(Work required) Below is a block of entries; repeat exactly the lines starting at the line that contains "(529, 360) = (594, 331): purple" and ending at the line that contains "(759, 432) = (821, 368): white", both included.

(Supplied data)
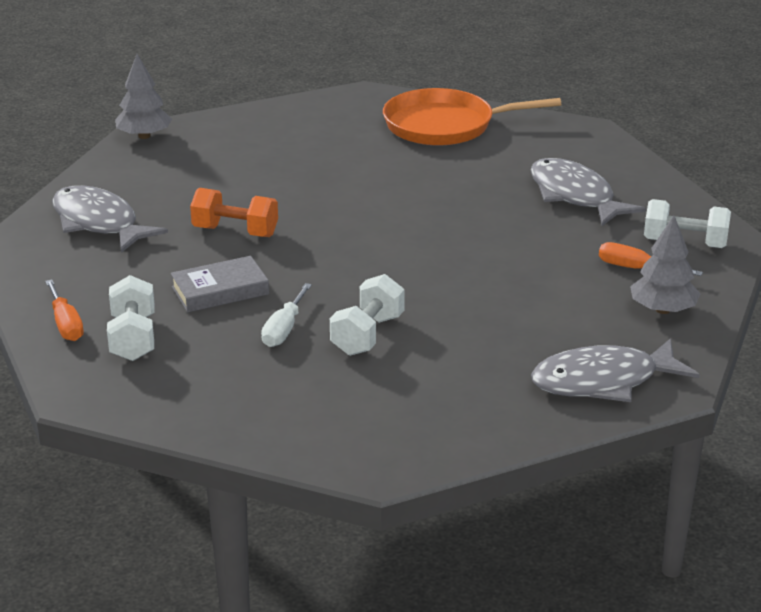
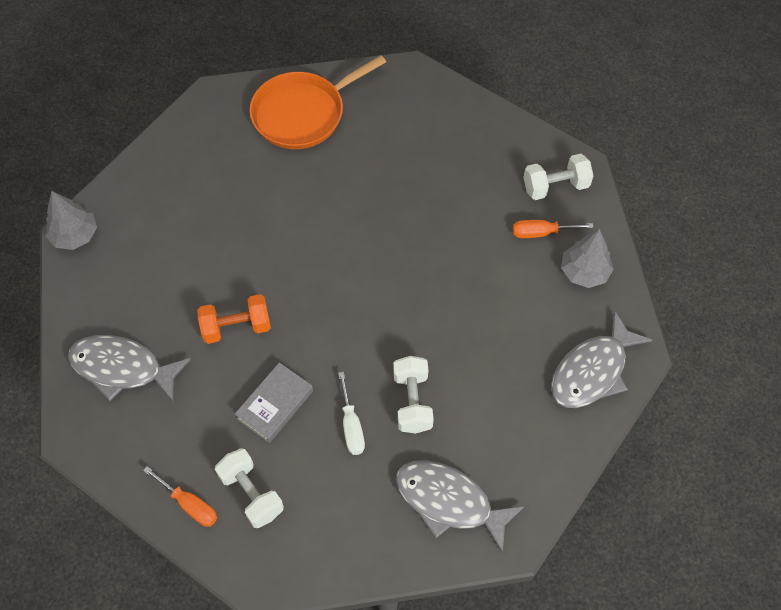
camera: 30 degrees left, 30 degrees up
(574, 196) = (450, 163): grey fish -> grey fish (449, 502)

---

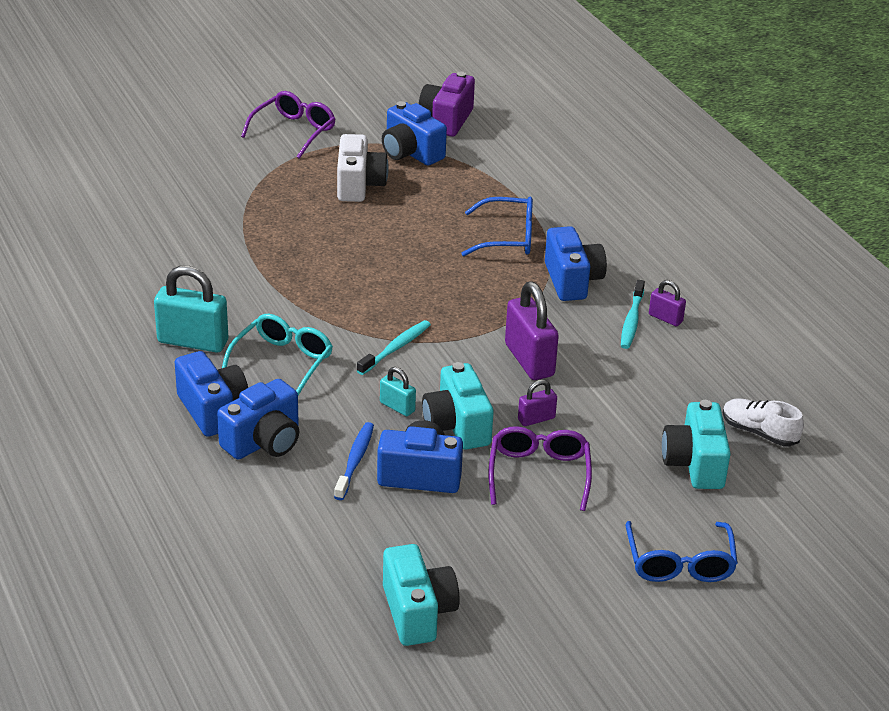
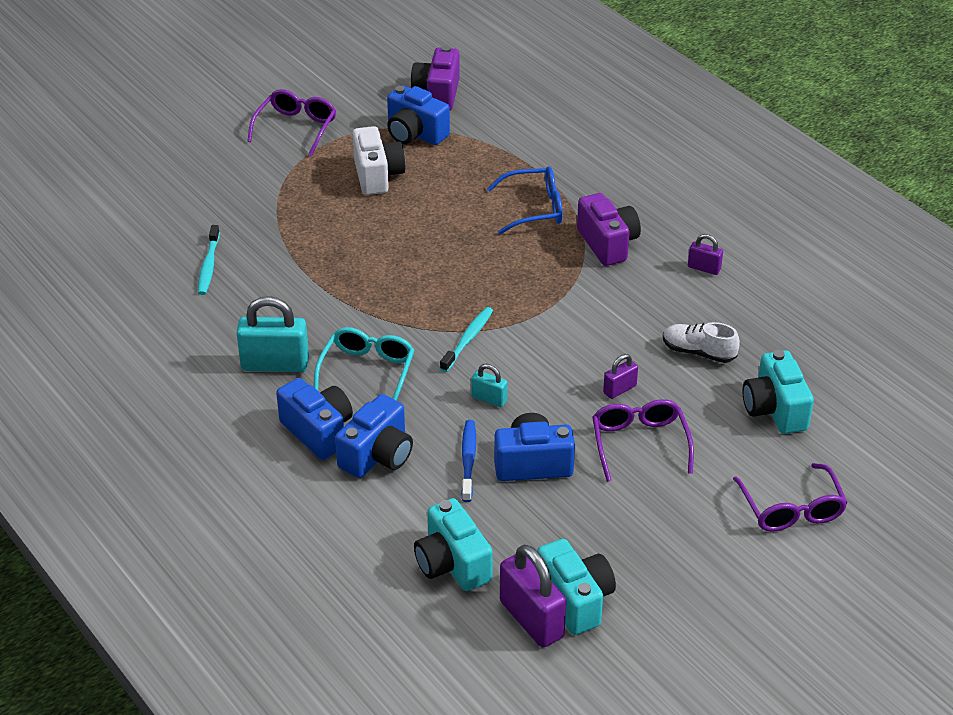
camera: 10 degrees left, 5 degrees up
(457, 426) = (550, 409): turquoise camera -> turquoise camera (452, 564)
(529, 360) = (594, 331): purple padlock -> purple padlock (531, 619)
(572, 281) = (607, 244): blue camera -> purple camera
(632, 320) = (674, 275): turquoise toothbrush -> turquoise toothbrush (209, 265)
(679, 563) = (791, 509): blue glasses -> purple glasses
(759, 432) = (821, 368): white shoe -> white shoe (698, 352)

(Task answer)
(529, 360) = (594, 331): purple padlock -> purple padlock (531, 619)
(572, 281) = (607, 244): blue camera -> purple camera
(632, 320) = (674, 275): turquoise toothbrush -> turquoise toothbrush (209, 265)
(679, 563) = (791, 509): blue glasses -> purple glasses
(759, 432) = (821, 368): white shoe -> white shoe (698, 352)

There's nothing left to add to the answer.